WHAT IS REQUIRED: Each line of the data holding "square" should be found and copied.

PROVIDED MATERIAL:
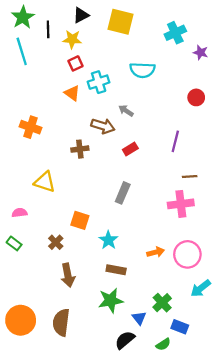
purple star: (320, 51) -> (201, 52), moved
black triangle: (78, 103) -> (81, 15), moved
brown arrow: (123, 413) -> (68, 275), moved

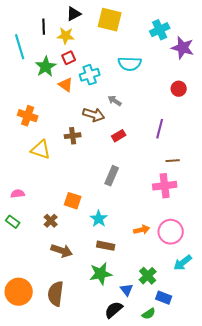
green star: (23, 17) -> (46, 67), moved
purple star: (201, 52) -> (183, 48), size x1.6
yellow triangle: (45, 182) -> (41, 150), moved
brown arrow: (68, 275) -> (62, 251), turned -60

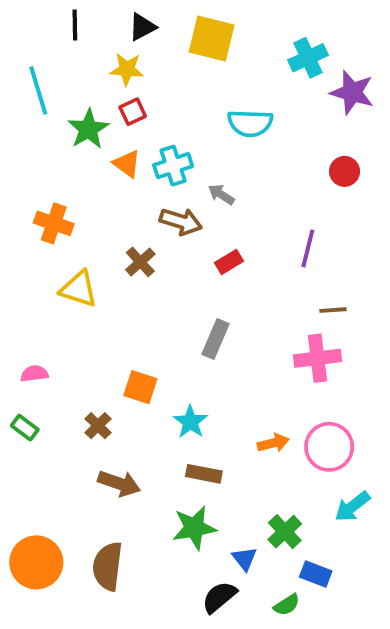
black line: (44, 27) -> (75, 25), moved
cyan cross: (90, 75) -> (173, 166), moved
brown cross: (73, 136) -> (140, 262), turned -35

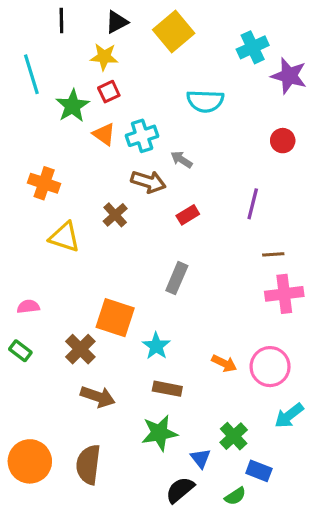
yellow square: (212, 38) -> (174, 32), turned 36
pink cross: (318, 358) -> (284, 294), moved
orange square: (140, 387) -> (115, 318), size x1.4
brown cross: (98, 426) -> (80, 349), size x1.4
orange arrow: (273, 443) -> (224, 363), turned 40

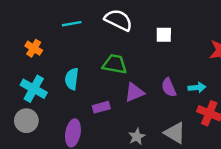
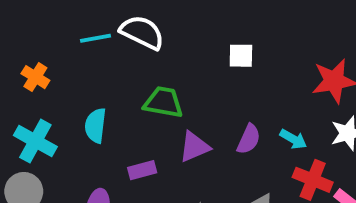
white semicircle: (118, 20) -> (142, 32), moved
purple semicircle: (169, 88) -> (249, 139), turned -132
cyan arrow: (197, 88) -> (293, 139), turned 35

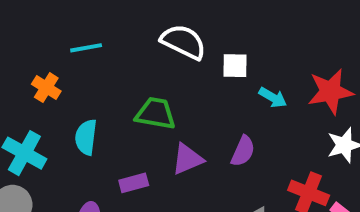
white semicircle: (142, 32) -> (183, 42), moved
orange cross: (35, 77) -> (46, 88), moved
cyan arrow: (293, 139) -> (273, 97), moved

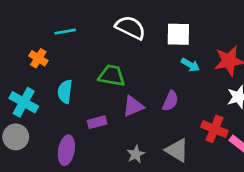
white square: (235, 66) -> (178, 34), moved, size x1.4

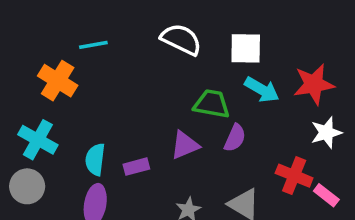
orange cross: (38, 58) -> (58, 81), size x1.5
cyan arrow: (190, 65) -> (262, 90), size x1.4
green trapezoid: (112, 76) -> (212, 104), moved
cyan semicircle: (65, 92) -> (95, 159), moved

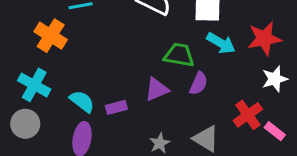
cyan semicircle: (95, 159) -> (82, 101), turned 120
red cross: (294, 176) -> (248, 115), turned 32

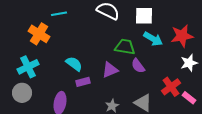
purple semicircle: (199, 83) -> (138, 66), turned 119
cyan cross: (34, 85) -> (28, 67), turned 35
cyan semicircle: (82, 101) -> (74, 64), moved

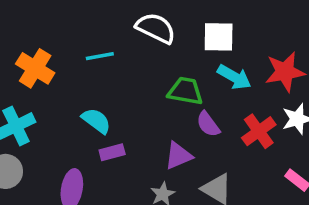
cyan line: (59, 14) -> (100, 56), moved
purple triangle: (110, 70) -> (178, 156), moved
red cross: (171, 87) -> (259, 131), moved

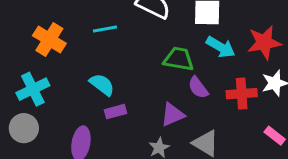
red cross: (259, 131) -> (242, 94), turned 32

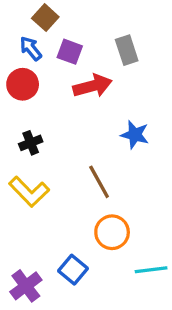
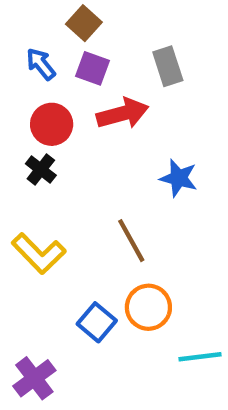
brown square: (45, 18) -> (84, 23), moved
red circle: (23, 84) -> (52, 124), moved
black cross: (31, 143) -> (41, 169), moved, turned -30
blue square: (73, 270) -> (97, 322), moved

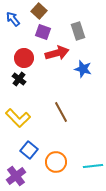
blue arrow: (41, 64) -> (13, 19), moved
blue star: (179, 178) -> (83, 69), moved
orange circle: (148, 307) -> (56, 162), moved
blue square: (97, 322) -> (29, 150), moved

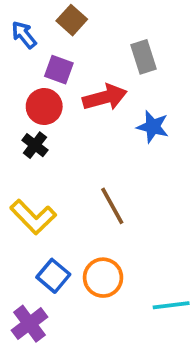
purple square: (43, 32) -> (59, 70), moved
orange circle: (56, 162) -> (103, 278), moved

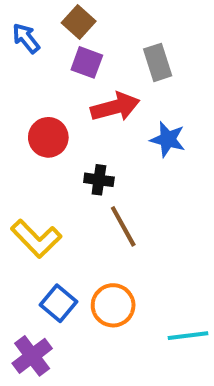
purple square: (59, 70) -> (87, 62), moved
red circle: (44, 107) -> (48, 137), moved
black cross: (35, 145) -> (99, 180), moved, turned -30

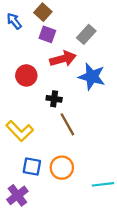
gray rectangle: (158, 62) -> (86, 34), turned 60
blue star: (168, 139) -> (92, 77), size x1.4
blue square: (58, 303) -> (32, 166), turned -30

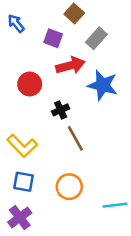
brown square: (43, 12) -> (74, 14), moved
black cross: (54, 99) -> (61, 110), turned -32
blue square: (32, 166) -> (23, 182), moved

EXPECTED ANSWER:
yellow square: (212, 38) -> (174, 32), turned 36
orange square: (140, 387) -> (115, 318), size x1.4
white square: (235, 66) -> (178, 34), moved, size x1.4
brown square: (45, 18) -> (84, 23), moved
blue square: (73, 270) -> (97, 322), moved
blue square: (97, 322) -> (29, 150), moved
purple square: (43, 32) -> (59, 70), moved
purple square: (59, 70) -> (87, 62), moved
blue square: (58, 303) -> (32, 166), turned -30
brown square: (43, 12) -> (74, 14), moved
blue square: (32, 166) -> (23, 182), moved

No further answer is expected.